> [The task]: Copy out every one of the lines below without changing anything.

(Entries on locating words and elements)
········

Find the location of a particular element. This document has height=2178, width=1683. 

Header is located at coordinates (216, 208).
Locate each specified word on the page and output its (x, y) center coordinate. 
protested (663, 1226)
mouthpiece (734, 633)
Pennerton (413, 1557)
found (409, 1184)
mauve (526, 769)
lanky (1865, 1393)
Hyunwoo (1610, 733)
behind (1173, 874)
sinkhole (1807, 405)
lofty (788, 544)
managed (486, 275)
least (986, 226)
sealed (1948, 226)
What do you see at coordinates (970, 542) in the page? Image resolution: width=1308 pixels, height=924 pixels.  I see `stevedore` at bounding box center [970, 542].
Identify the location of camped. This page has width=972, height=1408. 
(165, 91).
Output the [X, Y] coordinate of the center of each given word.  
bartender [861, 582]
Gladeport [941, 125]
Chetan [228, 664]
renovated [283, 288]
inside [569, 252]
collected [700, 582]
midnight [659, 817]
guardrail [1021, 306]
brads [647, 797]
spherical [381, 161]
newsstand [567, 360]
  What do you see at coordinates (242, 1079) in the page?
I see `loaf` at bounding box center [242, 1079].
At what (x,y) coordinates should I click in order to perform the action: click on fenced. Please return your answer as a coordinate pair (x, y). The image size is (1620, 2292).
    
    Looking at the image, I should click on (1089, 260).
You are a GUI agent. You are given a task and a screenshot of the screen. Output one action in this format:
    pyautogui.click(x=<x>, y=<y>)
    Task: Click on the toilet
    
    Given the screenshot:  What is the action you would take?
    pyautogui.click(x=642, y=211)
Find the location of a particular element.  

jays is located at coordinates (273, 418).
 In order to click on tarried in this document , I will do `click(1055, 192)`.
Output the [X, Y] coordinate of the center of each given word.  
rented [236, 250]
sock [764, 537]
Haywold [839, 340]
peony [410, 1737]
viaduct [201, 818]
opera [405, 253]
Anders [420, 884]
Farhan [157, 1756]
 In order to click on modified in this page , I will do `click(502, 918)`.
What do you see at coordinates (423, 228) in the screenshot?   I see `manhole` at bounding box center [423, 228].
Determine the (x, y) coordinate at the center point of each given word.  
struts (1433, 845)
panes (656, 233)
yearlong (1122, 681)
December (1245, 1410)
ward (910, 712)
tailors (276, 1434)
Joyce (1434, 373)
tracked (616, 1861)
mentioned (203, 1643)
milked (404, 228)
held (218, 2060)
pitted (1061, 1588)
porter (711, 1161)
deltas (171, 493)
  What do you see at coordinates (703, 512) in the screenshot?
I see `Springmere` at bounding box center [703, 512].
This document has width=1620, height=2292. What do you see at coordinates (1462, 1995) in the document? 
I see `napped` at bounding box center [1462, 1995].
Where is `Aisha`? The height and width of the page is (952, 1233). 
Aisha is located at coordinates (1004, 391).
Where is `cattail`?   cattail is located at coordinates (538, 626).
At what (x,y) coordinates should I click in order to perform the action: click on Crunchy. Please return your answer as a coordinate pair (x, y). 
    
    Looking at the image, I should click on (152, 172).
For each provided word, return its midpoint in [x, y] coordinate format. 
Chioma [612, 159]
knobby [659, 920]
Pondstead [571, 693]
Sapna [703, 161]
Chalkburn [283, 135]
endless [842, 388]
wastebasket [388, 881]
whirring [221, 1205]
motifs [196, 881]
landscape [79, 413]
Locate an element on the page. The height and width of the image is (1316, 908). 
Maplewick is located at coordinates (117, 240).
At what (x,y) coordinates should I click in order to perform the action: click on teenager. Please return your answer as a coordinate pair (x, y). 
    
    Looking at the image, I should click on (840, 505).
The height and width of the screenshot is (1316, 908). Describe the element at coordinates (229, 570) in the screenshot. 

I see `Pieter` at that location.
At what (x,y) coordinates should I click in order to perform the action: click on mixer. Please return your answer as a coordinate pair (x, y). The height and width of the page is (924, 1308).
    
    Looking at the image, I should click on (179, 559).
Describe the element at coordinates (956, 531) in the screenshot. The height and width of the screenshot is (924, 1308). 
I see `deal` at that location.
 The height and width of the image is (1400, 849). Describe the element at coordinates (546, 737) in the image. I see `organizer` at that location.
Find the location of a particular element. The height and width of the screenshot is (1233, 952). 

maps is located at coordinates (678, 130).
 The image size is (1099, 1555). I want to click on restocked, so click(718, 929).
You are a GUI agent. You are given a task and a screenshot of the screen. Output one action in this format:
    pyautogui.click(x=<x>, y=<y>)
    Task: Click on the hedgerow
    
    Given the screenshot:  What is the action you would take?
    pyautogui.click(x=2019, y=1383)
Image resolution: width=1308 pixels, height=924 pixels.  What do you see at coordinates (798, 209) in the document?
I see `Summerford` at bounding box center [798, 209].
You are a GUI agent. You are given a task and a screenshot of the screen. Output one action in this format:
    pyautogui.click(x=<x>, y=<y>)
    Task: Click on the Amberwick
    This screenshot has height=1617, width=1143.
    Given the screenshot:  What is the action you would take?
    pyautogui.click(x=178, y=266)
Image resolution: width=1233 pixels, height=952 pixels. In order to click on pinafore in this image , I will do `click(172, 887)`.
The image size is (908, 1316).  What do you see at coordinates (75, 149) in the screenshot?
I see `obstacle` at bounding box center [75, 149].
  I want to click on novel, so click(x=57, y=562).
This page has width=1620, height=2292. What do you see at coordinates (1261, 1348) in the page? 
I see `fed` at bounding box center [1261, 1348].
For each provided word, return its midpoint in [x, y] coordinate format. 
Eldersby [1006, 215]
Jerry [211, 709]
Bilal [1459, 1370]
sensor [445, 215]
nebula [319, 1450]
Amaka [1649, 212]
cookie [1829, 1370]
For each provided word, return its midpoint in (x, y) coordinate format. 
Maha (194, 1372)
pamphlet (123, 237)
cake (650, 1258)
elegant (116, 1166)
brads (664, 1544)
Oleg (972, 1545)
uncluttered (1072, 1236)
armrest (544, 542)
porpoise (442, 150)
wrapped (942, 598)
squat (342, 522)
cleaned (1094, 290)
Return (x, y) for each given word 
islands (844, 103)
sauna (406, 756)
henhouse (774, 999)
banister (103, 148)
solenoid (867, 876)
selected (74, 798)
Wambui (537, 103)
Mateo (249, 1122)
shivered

········

> [Finished answer]:
Find the location of a particular element. This document has height=2178, width=1683. 

Header is located at coordinates (216, 208).
Locate each specified word on the page and output its (x, y) center coordinate. 
protested (663, 1226)
mouthpiece (734, 633)
Pennerton (413, 1557)
found (409, 1184)
mauve (526, 769)
lanky (1865, 1393)
Hyunwoo (1610, 733)
behind (1173, 874)
sinkhole (1807, 405)
lofty (788, 544)
managed (486, 275)
least (986, 226)
sealed (1948, 226)
What do you see at coordinates (970, 542) in the page? Image resolution: width=1308 pixels, height=924 pixels.  I see `stevedore` at bounding box center [970, 542].
Identify the location of camped. This page has width=972, height=1408. 
(165, 91).
Output the [X, Y] coordinate of the center of each given word.  
bartender [861, 582]
Gladeport [941, 125]
Chetan [228, 664]
renovated [283, 288]
inside [569, 252]
collected [700, 582]
midnight [659, 817]
guardrail [1021, 306]
brads [647, 797]
spherical [381, 161]
newsstand [567, 360]
  What do you see at coordinates (242, 1079) in the page?
I see `loaf` at bounding box center [242, 1079].
At what (x,y) coordinates should I click in order to perform the action: click on fenced. Please return your answer as a coordinate pair (x, y). The image size is (1620, 2292).
    
    Looking at the image, I should click on (1089, 260).
You are a GUI agent. You are given a task and a screenshot of the screen. Output one action in this format:
    pyautogui.click(x=<x>, y=<y>)
    Task: Click on the toilet
    
    Given the screenshot:  What is the action you would take?
    pyautogui.click(x=642, y=211)
Find the location of a particular element.  

jays is located at coordinates (273, 418).
 In order to click on tarried in this document , I will do `click(1055, 192)`.
Output the [X, Y] coordinate of the center of each given word.  
rented [236, 250]
sock [764, 537]
Haywold [839, 340]
peony [410, 1737]
viaduct [201, 818]
opera [405, 253]
Anders [420, 884]
Farhan [157, 1756]
 In order to click on modified in this page , I will do `click(502, 918)`.
What do you see at coordinates (423, 228) in the screenshot?   I see `manhole` at bounding box center [423, 228].
Determine the (x, y) coordinate at the center point of each given word.  
struts (1433, 845)
panes (656, 233)
yearlong (1122, 681)
December (1245, 1410)
ward (910, 712)
tailors (276, 1434)
Joyce (1434, 373)
tracked (616, 1861)
mentioned (203, 1643)
milked (404, 228)
held (218, 2060)
pitted (1061, 1588)
porter (711, 1161)
deltas (171, 493)
  What do you see at coordinates (703, 512) in the screenshot?
I see `Springmere` at bounding box center [703, 512].
This document has width=1620, height=2292. What do you see at coordinates (1462, 1995) in the document? 
I see `napped` at bounding box center [1462, 1995].
Where is `Aisha`? The height and width of the page is (952, 1233). 
Aisha is located at coordinates (1004, 391).
Where is `cattail`?   cattail is located at coordinates (538, 626).
At what (x,y) coordinates should I click in order to perform the action: click on Crunchy. Please return your answer as a coordinate pair (x, y). 
    
    Looking at the image, I should click on (152, 172).
For each provided word, return its midpoint in [x, y] coordinate format. 
Chioma [612, 159]
knobby [659, 920]
Pondstead [571, 693]
Sapna [703, 161]
Chalkburn [283, 135]
endless [842, 388]
wastebasket [388, 881]
whirring [221, 1205]
motifs [196, 881]
landscape [79, 413]
Locate an element on the page. The height and width of the image is (1316, 908). 
Maplewick is located at coordinates (117, 240).
At what (x,y) coordinates should I click in order to perform the action: click on teenager. Please return your answer as a coordinate pair (x, y). 
    
    Looking at the image, I should click on (840, 505).
The height and width of the screenshot is (1316, 908). Describe the element at coordinates (229, 570) in the screenshot. 

I see `Pieter` at that location.
At what (x,y) coordinates should I click in order to perform the action: click on mixer. Please return your answer as a coordinate pair (x, y). The height and width of the page is (924, 1308).
    
    Looking at the image, I should click on (179, 559).
Describe the element at coordinates (956, 531) in the screenshot. The height and width of the screenshot is (924, 1308). 
I see `deal` at that location.
 The height and width of the image is (1400, 849). Describe the element at coordinates (546, 737) in the image. I see `organizer` at that location.
Find the location of a particular element. The height and width of the screenshot is (1233, 952). 

maps is located at coordinates (678, 130).
 The image size is (1099, 1555). I want to click on restocked, so click(718, 929).
You are a GUI agent. You are given a task and a screenshot of the screen. Output one action in this format:
    pyautogui.click(x=<x>, y=<y>)
    Task: Click on the hedgerow
    
    Given the screenshot:  What is the action you would take?
    pyautogui.click(x=2019, y=1383)
Image resolution: width=1308 pixels, height=924 pixels.  What do you see at coordinates (798, 209) in the document?
I see `Summerford` at bounding box center [798, 209].
You are a GUI agent. You are given a task and a screenshot of the screen. Output one action in this format:
    pyautogui.click(x=<x>, y=<y>)
    Task: Click on the Amberwick
    This screenshot has height=1617, width=1143.
    Given the screenshot:  What is the action you would take?
    pyautogui.click(x=178, y=266)
Image resolution: width=1233 pixels, height=952 pixels. In order to click on pinafore in this image , I will do `click(172, 887)`.
The image size is (908, 1316).  What do you see at coordinates (75, 149) in the screenshot?
I see `obstacle` at bounding box center [75, 149].
  I want to click on novel, so click(x=57, y=562).
This page has width=1620, height=2292. What do you see at coordinates (1261, 1348) in the page? 
I see `fed` at bounding box center [1261, 1348].
For each provided word, return its midpoint in [x, y] coordinate format. 
Eldersby [1006, 215]
Jerry [211, 709]
Bilal [1459, 1370]
sensor [445, 215]
nebula [319, 1450]
Amaka [1649, 212]
cookie [1829, 1370]
For each provided word, return its midpoint in (x, y) coordinate format. 
Maha (194, 1372)
pamphlet (123, 237)
cake (650, 1258)
elegant (116, 1166)
brads (664, 1544)
Oleg (972, 1545)
uncluttered (1072, 1236)
armrest (544, 542)
porpoise (442, 150)
wrapped (942, 598)
squat (342, 522)
cleaned (1094, 290)
Return (x, y) for each given word 
islands (844, 103)
sauna (406, 756)
henhouse (774, 999)
banister (103, 148)
solenoid (867, 876)
selected (74, 798)
Wambui (537, 103)
Mateo (249, 1122)
shivered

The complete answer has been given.